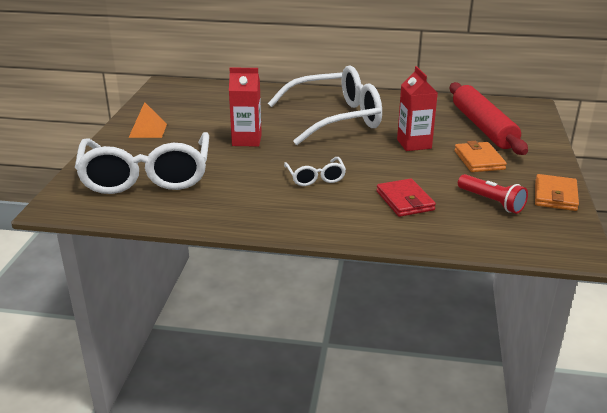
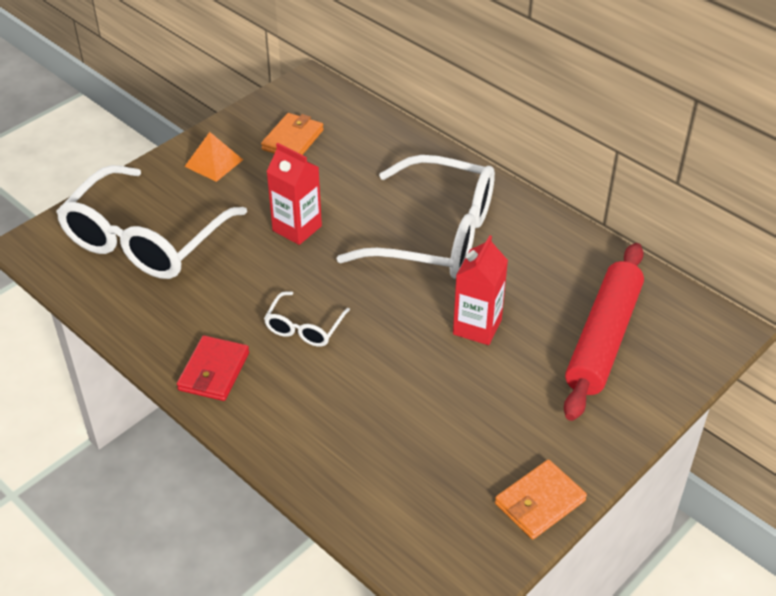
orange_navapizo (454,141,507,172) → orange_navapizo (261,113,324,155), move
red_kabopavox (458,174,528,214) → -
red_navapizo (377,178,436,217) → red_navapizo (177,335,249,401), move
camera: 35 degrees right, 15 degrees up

§ **Task goal**
Would you return exactly the lines from the one containing "red_navapizo (377,178,436,217) →" through the end of the listing, both included, and only them?

§ **Problem solution**
red_navapizo (377,178,436,217) → red_navapizo (177,335,249,401), move
camera: 35 degrees right, 15 degrees up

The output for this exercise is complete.